--- WHAT YOU ARE ASKED TO DO ---
Would you please state how many lines in the entries contain the word "schottky"? Only the number should be given.

--- DATASET RECORDS ---
·····
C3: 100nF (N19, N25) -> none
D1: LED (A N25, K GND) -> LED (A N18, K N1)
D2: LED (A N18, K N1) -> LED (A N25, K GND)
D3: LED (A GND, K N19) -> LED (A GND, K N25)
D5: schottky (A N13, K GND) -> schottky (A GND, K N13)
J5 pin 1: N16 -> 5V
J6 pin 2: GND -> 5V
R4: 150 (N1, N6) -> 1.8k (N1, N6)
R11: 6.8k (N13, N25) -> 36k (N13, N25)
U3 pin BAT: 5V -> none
·····
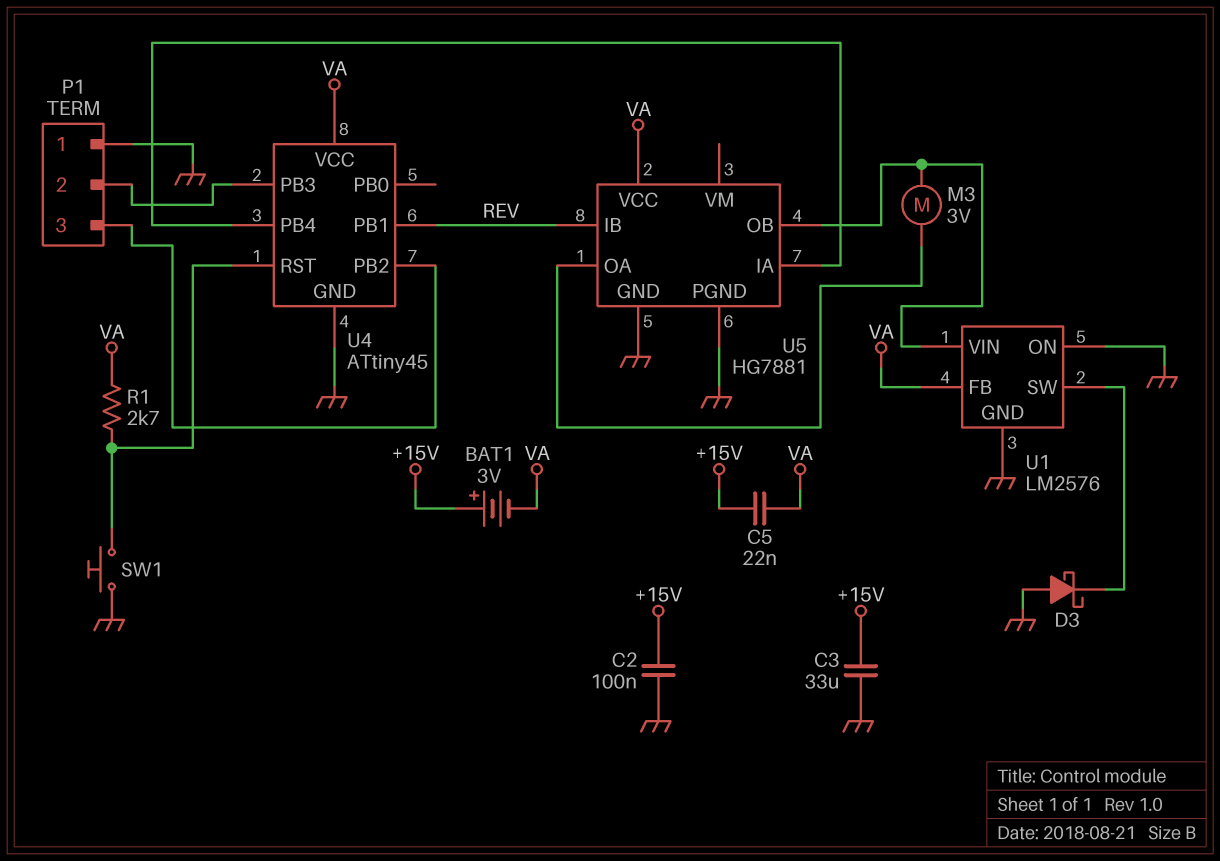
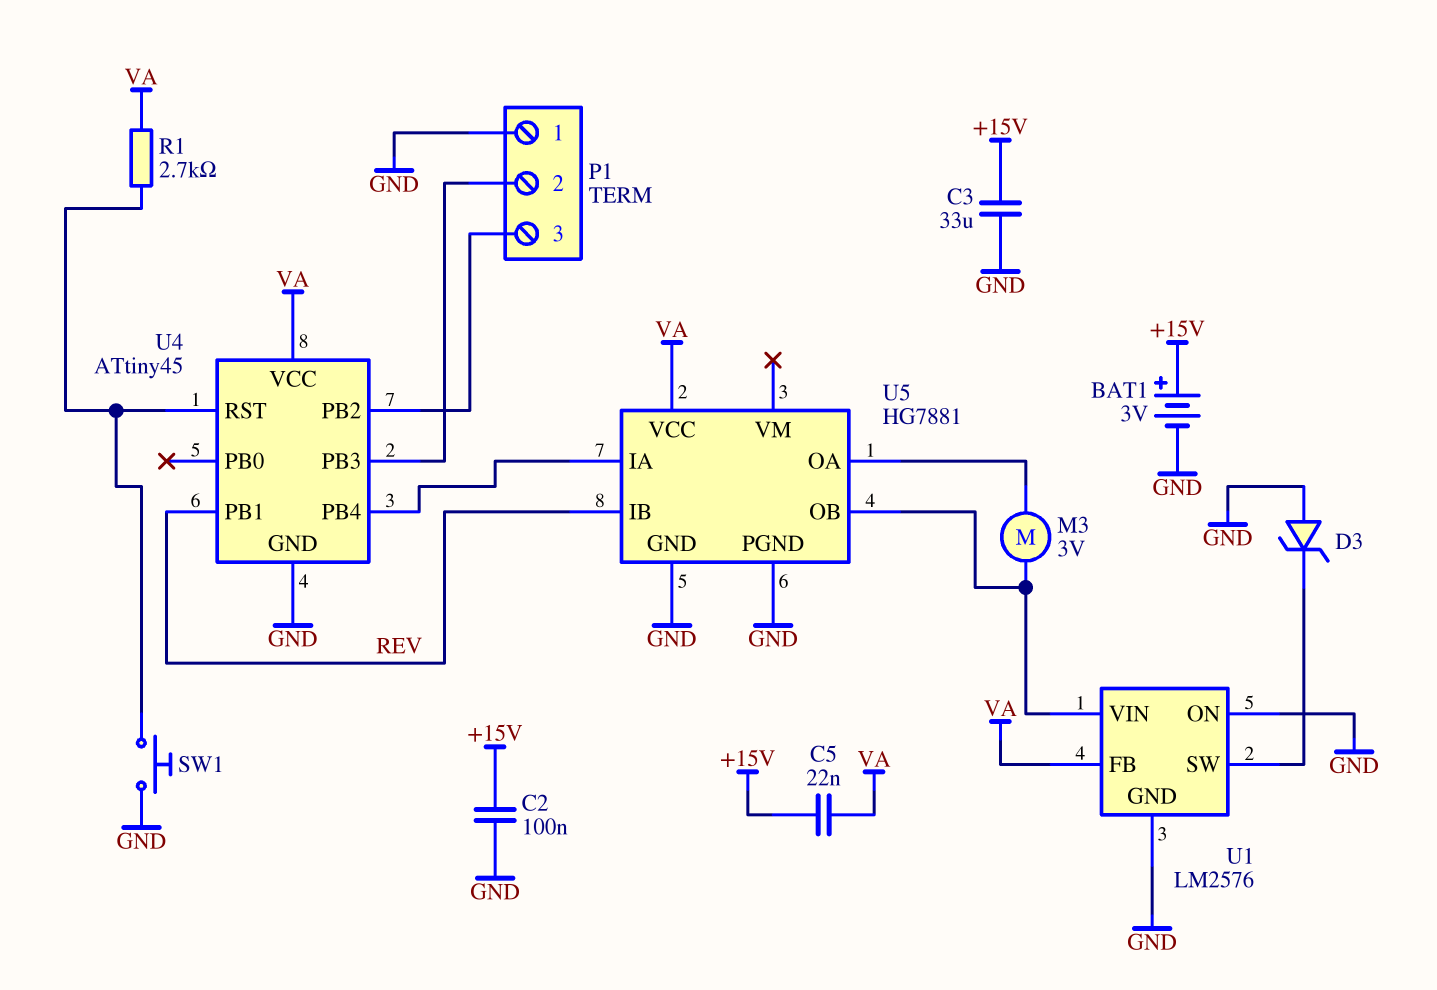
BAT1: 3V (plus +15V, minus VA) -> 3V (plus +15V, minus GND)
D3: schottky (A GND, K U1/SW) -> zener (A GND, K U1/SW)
·····
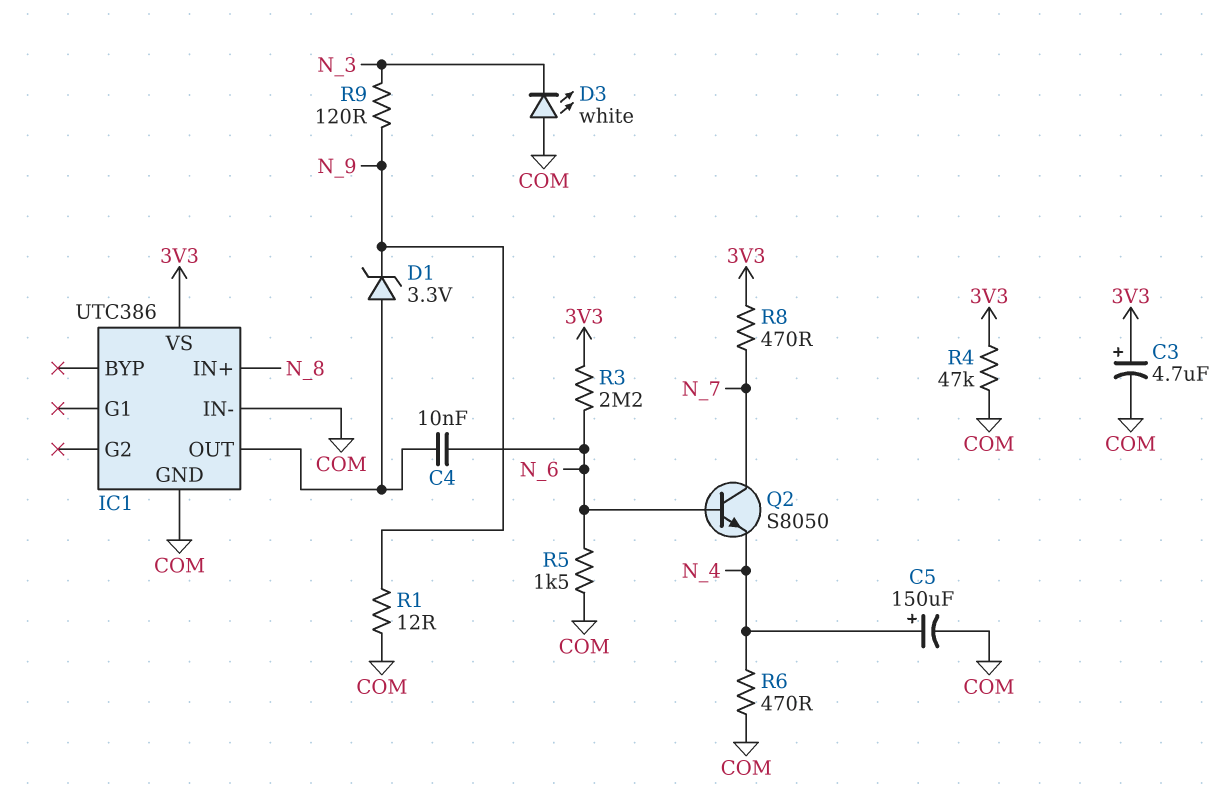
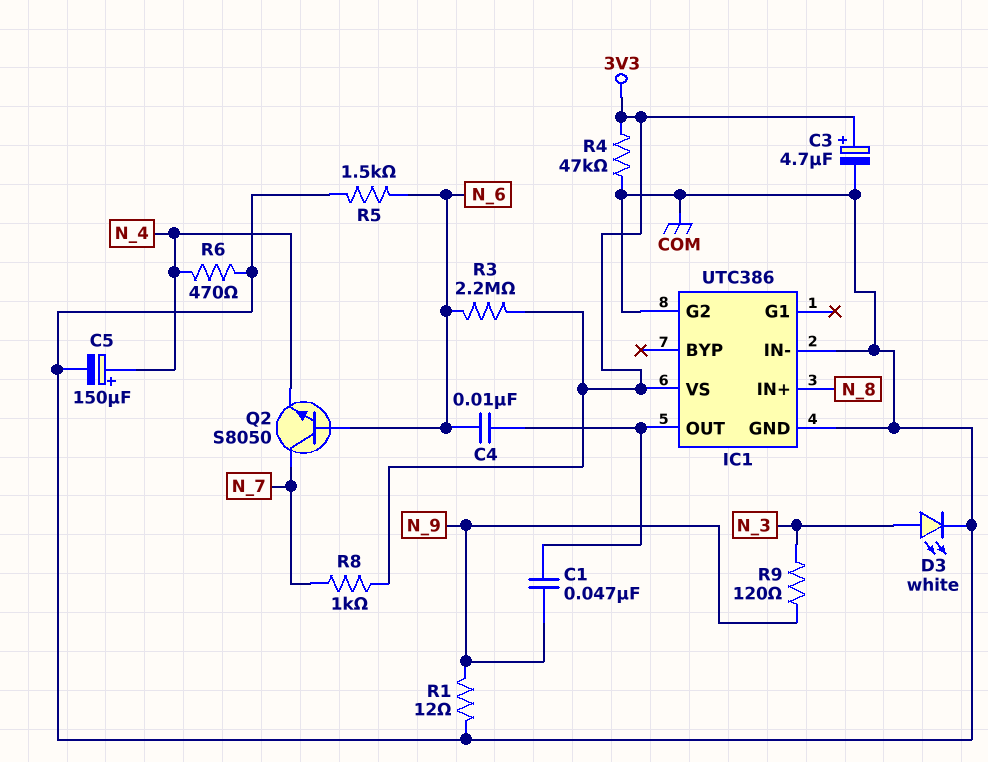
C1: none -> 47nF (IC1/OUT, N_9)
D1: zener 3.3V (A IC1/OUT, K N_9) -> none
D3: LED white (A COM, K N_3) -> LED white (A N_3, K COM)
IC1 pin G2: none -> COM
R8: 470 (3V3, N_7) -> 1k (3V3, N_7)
·····
--- ANSWER TO THIS TASK ---
2